[Opening EXTRACTED ENTRIES section]
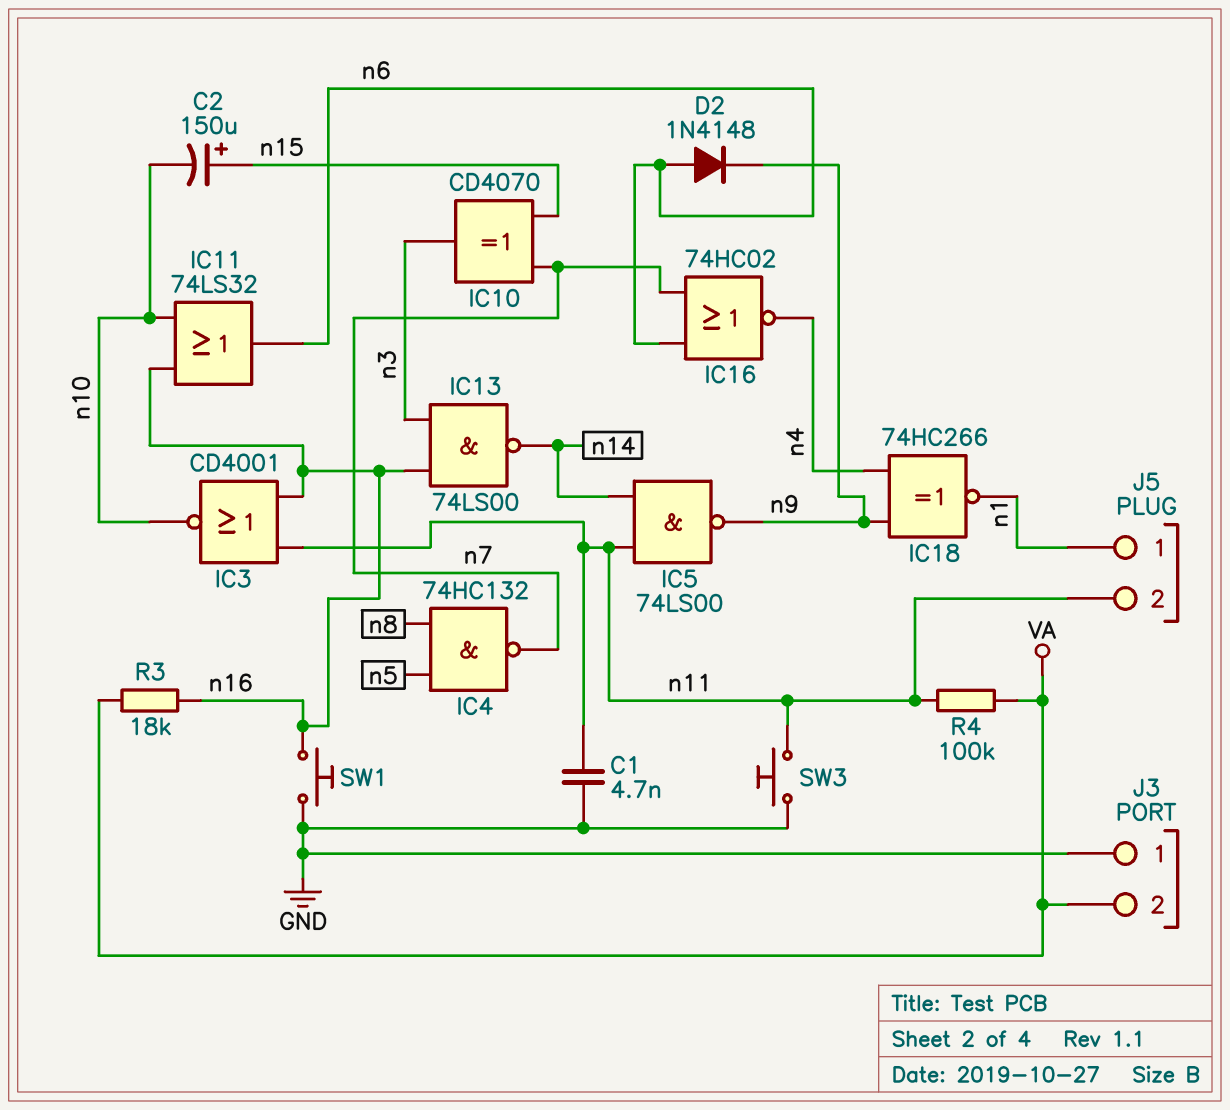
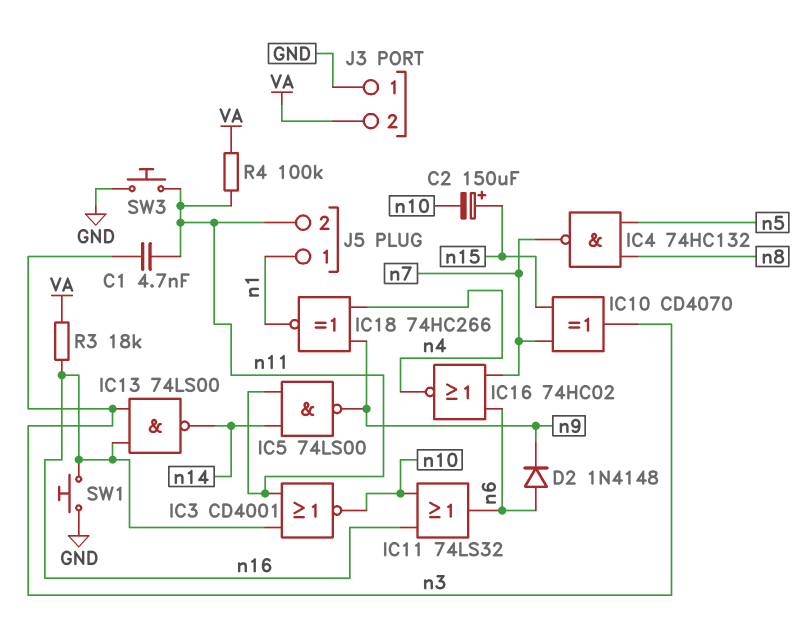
C1: 4.7nF (GND, n11) -> 4.7nF (n3, n11)

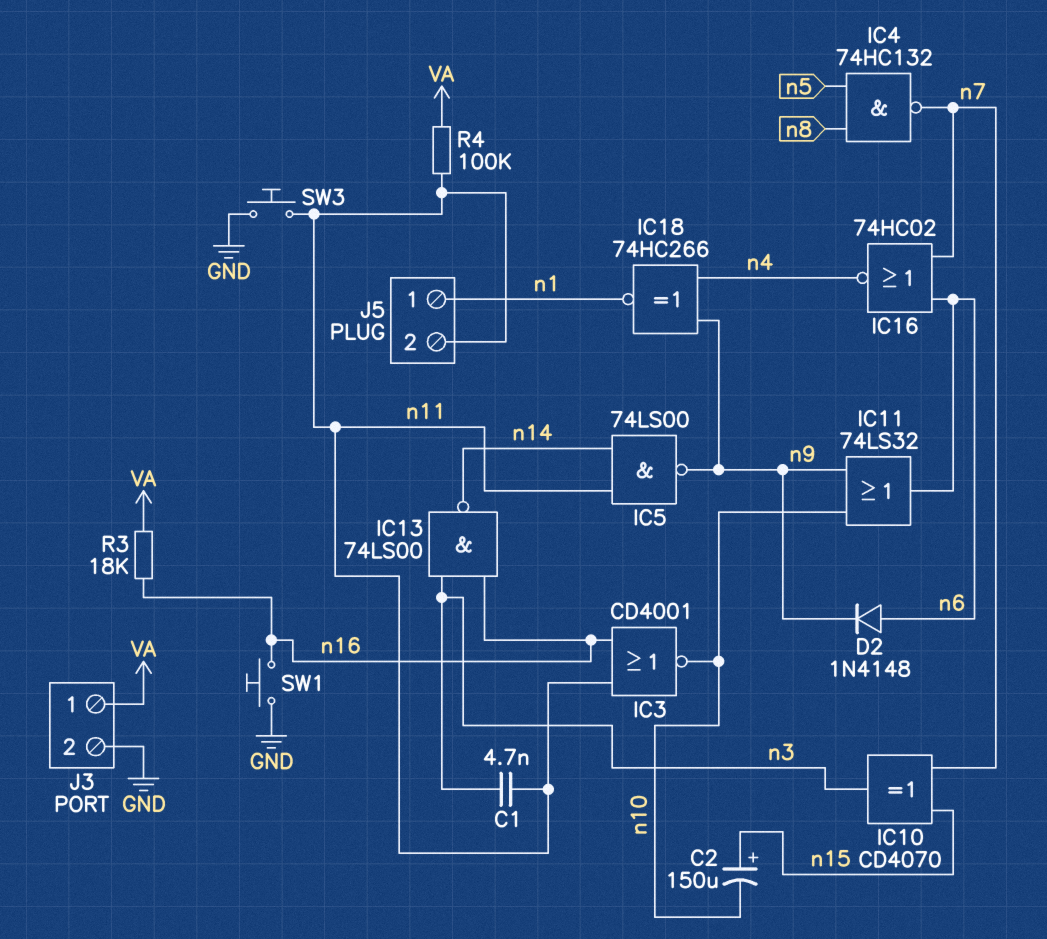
IC11: OR 74LS32 (in n10, in n16, out n6) -> OR 74LS32 (in n9, in n10, out n6)
J3 pin 1: GND -> VA
J3 pin 2: VA -> GND

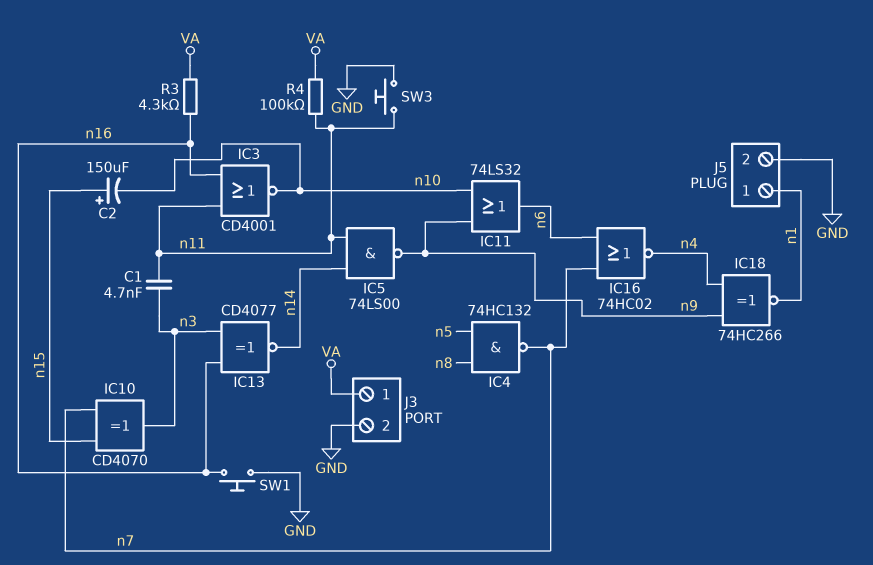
D2: diode 1N4148 (A n6, K n9) -> none
IC13: NAND 74LS00 (in n3, in n16, out n14) -> XNOR CD4077 (in n3, in n16, out n14)
J5 pin 2: n11 -> GND
R3: 18k (VA, n16) -> 4.3k (VA, n16)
[Closing EXTRACTED ENTRIES section]
# TASK DESCRIPTION:
Omit the pictures and reproduce the remaining material above exactly.

# ANSWER AREA:
C1: 4.7nF (GND, n11) -> 4.7nF (n3, n11)

IC11: OR 74LS32 (in n10, in n16, out n6) -> OR 74LS32 (in n9, in n10, out n6)
J3 pin 1: GND -> VA
J3 pin 2: VA -> GND

D2: diode 1N4148 (A n6, K n9) -> none
IC13: NAND 74LS00 (in n3, in n16, out n14) -> XNOR CD4077 (in n3, in n16, out n14)
J5 pin 2: n11 -> GND
R3: 18k (VA, n16) -> 4.3k (VA, n16)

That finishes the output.